What needs to be done: Copy each record exactly and skip its pictures.

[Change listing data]
=====
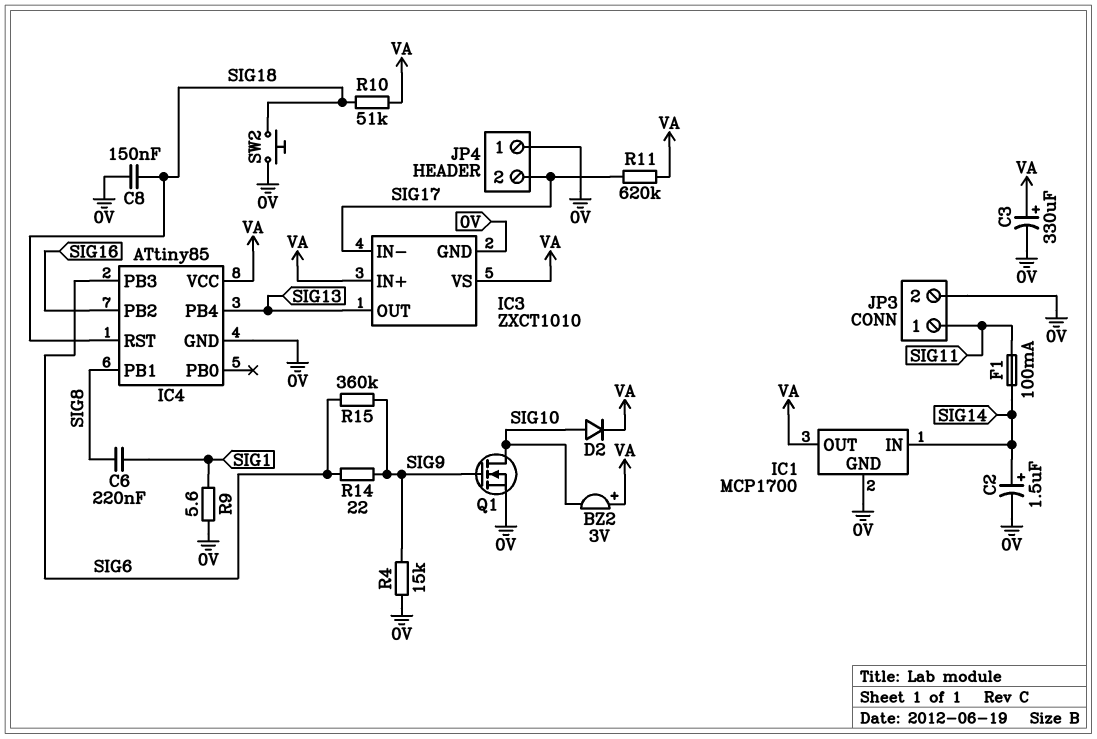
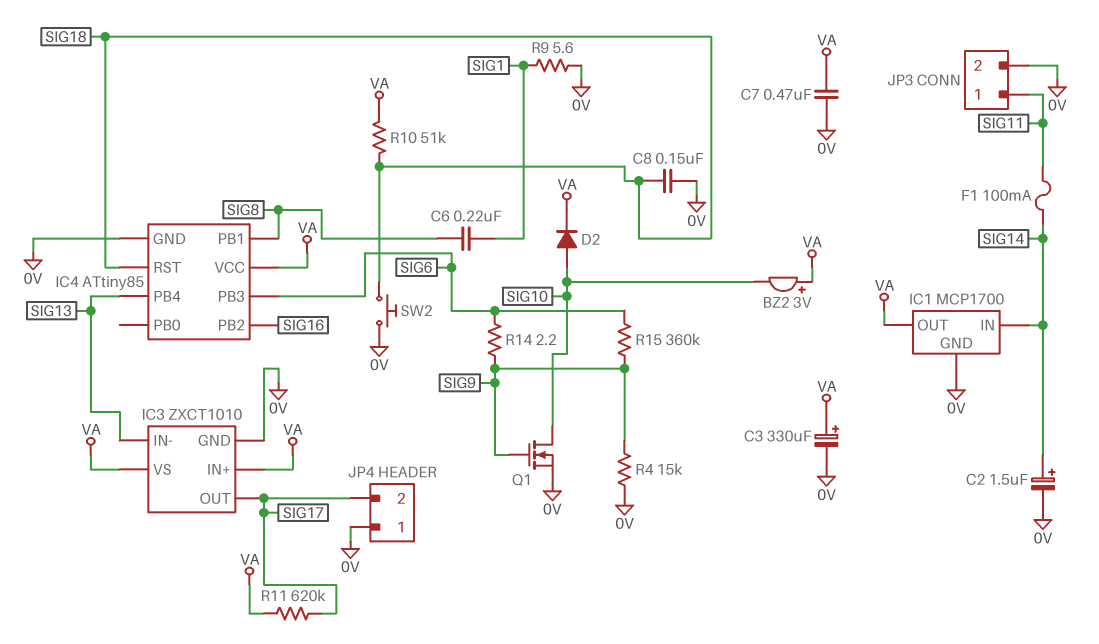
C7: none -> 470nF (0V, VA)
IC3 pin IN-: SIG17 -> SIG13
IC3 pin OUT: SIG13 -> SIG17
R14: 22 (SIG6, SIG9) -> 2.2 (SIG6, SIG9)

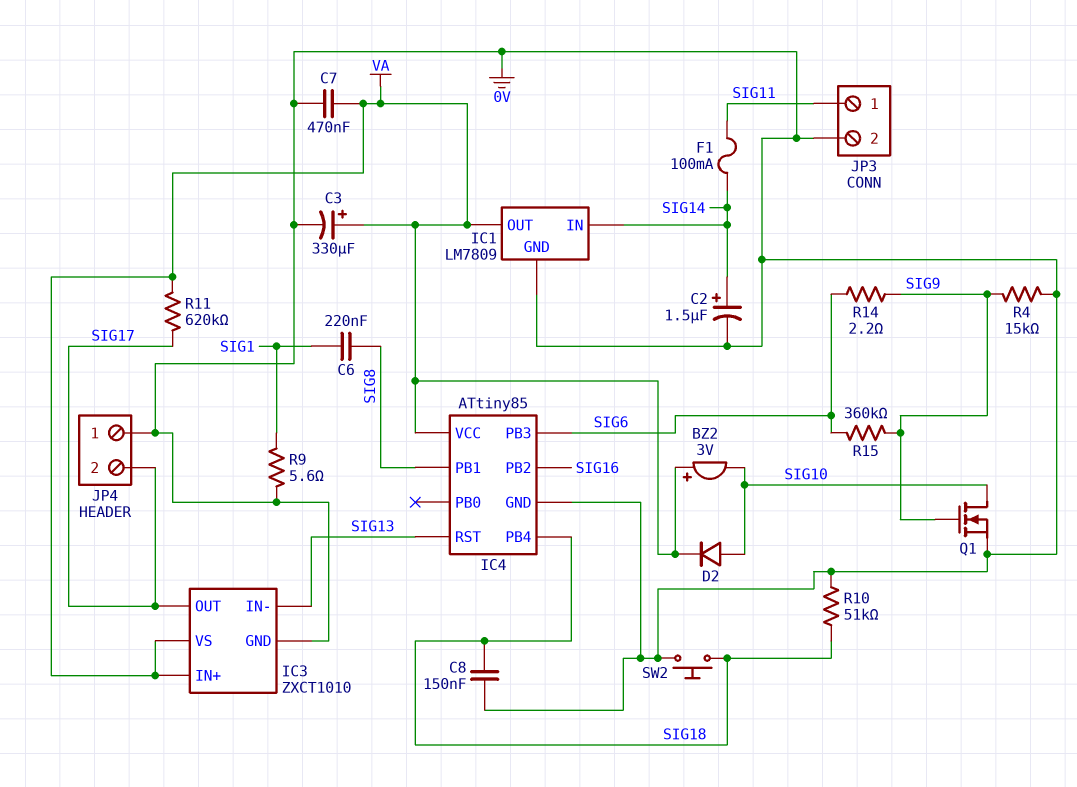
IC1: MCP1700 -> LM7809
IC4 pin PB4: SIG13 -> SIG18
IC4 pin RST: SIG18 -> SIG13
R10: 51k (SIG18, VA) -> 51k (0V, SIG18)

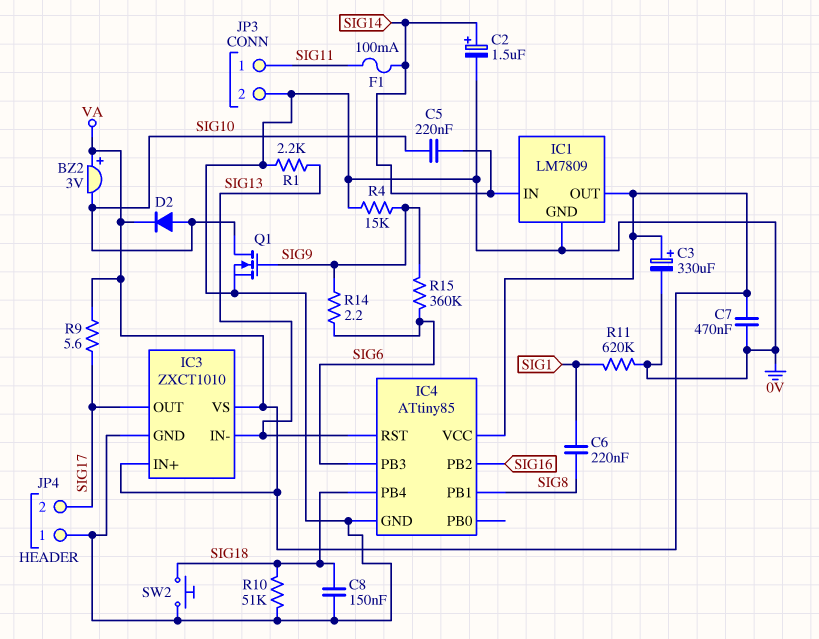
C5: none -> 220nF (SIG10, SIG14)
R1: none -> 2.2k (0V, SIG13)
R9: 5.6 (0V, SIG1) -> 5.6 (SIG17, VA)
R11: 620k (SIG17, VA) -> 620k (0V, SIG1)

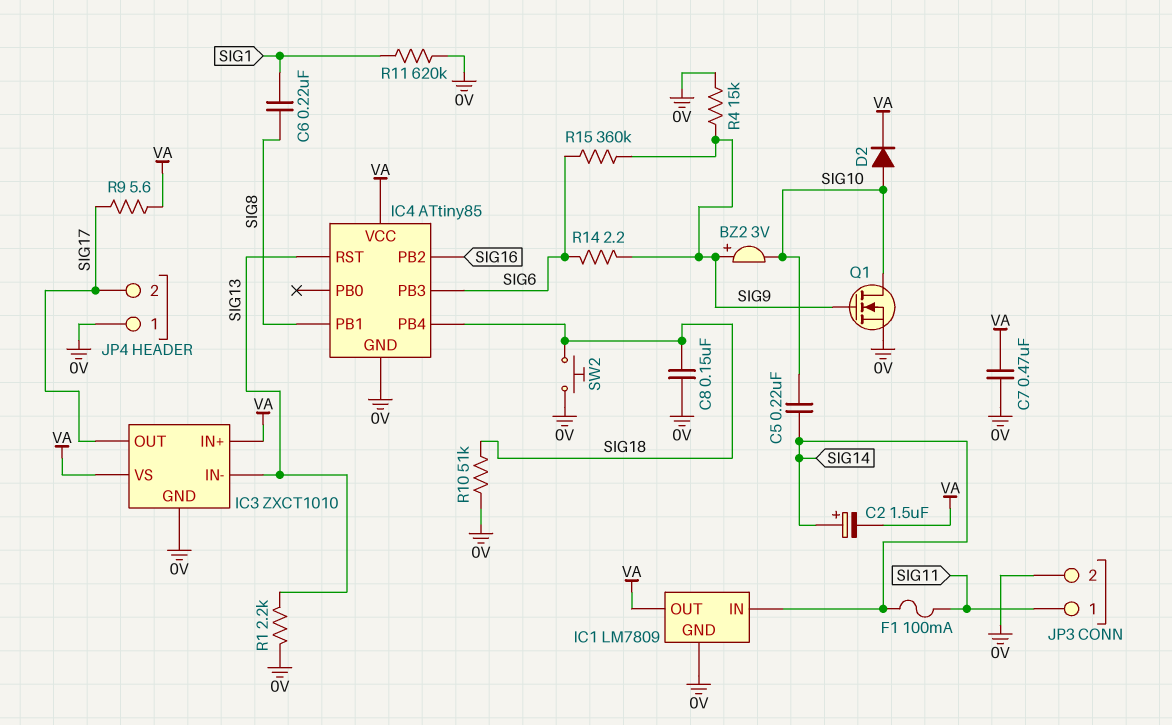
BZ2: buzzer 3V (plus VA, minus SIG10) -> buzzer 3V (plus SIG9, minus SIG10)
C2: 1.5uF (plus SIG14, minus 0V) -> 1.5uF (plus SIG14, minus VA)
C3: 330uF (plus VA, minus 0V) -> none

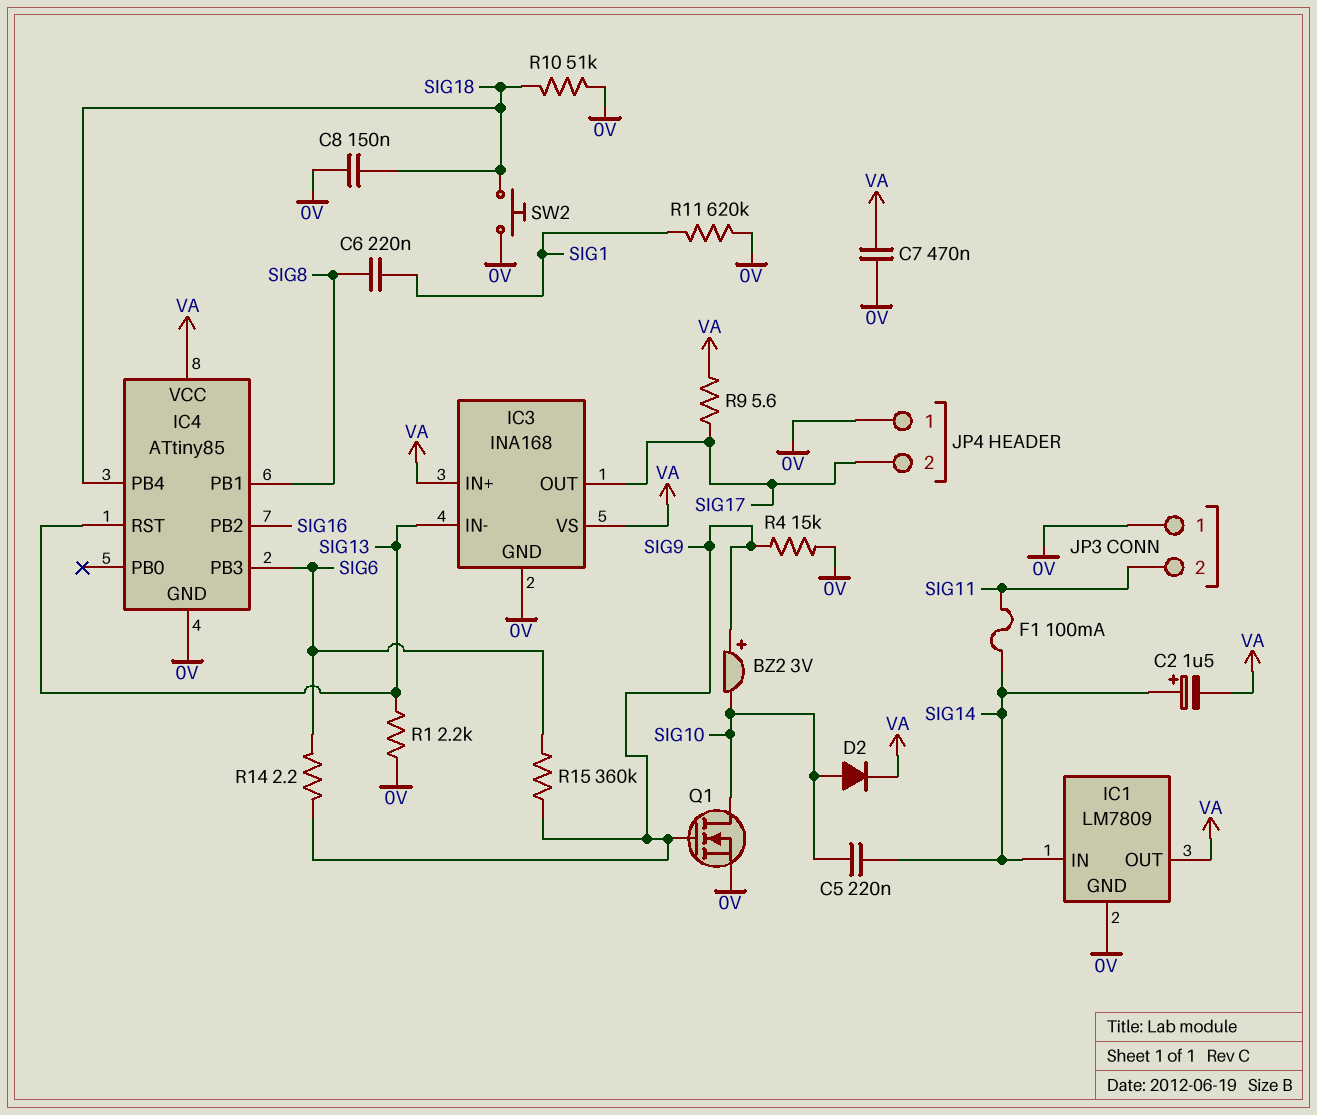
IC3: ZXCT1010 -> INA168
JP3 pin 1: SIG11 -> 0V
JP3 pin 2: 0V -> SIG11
=====
Your response:
C7: none -> 470nF (0V, VA)
IC3 pin IN-: SIG17 -> SIG13
IC3 pin OUT: SIG13 -> SIG17
R14: 22 (SIG6, SIG9) -> 2.2 (SIG6, SIG9)

IC1: MCP1700 -> LM7809
IC4 pin PB4: SIG13 -> SIG18
IC4 pin RST: SIG18 -> SIG13
R10: 51k (SIG18, VA) -> 51k (0V, SIG18)

C5: none -> 220nF (SIG10, SIG14)
R1: none -> 2.2k (0V, SIG13)
R9: 5.6 (0V, SIG1) -> 5.6 (SIG17, VA)
R11: 620k (SIG17, VA) -> 620k (0V, SIG1)

BZ2: buzzer 3V (plus VA, minus SIG10) -> buzzer 3V (plus SIG9, minus SIG10)
C2: 1.5uF (plus SIG14, minus 0V) -> 1.5uF (plus SIG14, minus VA)
C3: 330uF (plus VA, minus 0V) -> none

IC3: ZXCT1010 -> INA168
JP3 pin 1: SIG11 -> 0V
JP3 pin 2: 0V -> SIG11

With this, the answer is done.